Copy every line of text in the material below word for word, leaving out the pictures.

◆ **RECORDS SHOWN**
----

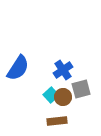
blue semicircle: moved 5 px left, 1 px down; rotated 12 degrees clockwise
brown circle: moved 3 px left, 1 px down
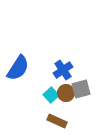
brown circle: moved 3 px right, 4 px up
brown rectangle: rotated 30 degrees clockwise
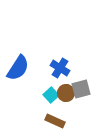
blue cross: moved 3 px left, 2 px up; rotated 24 degrees counterclockwise
brown rectangle: moved 2 px left
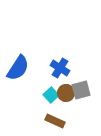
gray square: moved 1 px down
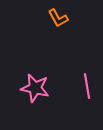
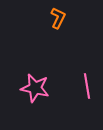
orange L-shape: rotated 125 degrees counterclockwise
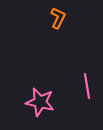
pink star: moved 5 px right, 14 px down
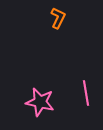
pink line: moved 1 px left, 7 px down
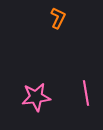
pink star: moved 4 px left, 5 px up; rotated 20 degrees counterclockwise
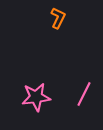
pink line: moved 2 px left, 1 px down; rotated 35 degrees clockwise
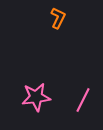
pink line: moved 1 px left, 6 px down
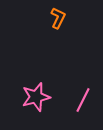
pink star: rotated 8 degrees counterclockwise
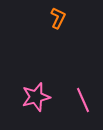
pink line: rotated 50 degrees counterclockwise
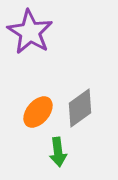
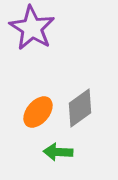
purple star: moved 2 px right, 4 px up
green arrow: rotated 100 degrees clockwise
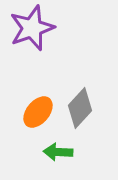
purple star: rotated 21 degrees clockwise
gray diamond: rotated 12 degrees counterclockwise
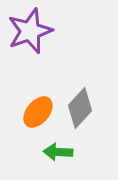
purple star: moved 2 px left, 3 px down
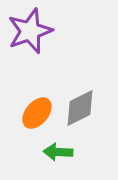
gray diamond: rotated 21 degrees clockwise
orange ellipse: moved 1 px left, 1 px down
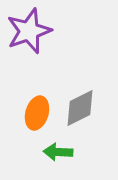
purple star: moved 1 px left
orange ellipse: rotated 24 degrees counterclockwise
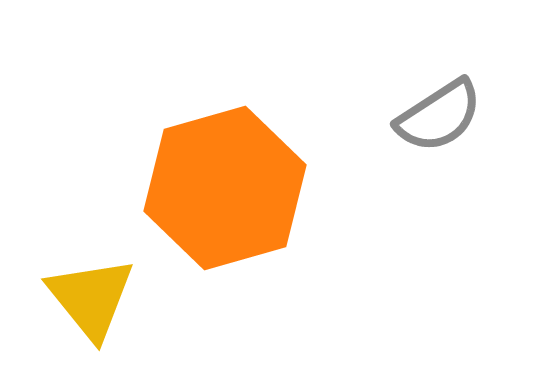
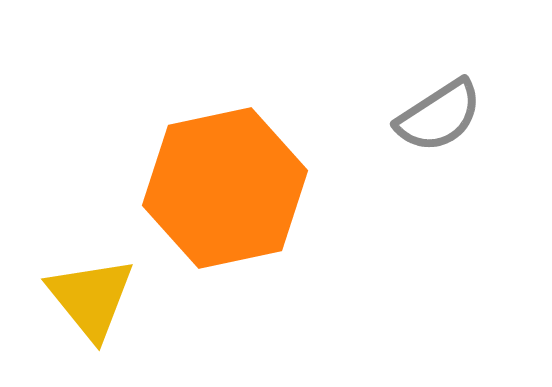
orange hexagon: rotated 4 degrees clockwise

----

◆ **TASK SOLUTION**
blue semicircle: moved 5 px left, 1 px down; rotated 12 degrees clockwise
brown circle: moved 3 px left, 1 px down
brown circle: moved 3 px right, 4 px up
brown rectangle: rotated 30 degrees clockwise
blue cross: moved 3 px left, 2 px up; rotated 24 degrees counterclockwise
brown rectangle: moved 2 px left
gray square: moved 1 px down
orange L-shape: rotated 125 degrees counterclockwise
pink star: moved 5 px right, 14 px down
pink line: moved 1 px left, 7 px down
pink star: moved 4 px left, 5 px up; rotated 20 degrees counterclockwise
pink line: moved 2 px left, 1 px down; rotated 35 degrees clockwise
pink line: moved 1 px left, 6 px down
pink star: rotated 8 degrees counterclockwise
pink line: rotated 50 degrees counterclockwise
purple star: moved 2 px right, 4 px up
green arrow: rotated 100 degrees clockwise
purple star: rotated 21 degrees clockwise
gray diamond: rotated 12 degrees counterclockwise
purple star: moved 2 px left, 3 px down
gray diamond: rotated 21 degrees clockwise
orange ellipse: moved 1 px left, 1 px down
purple star: moved 1 px left
orange ellipse: rotated 24 degrees counterclockwise
orange hexagon: rotated 4 degrees clockwise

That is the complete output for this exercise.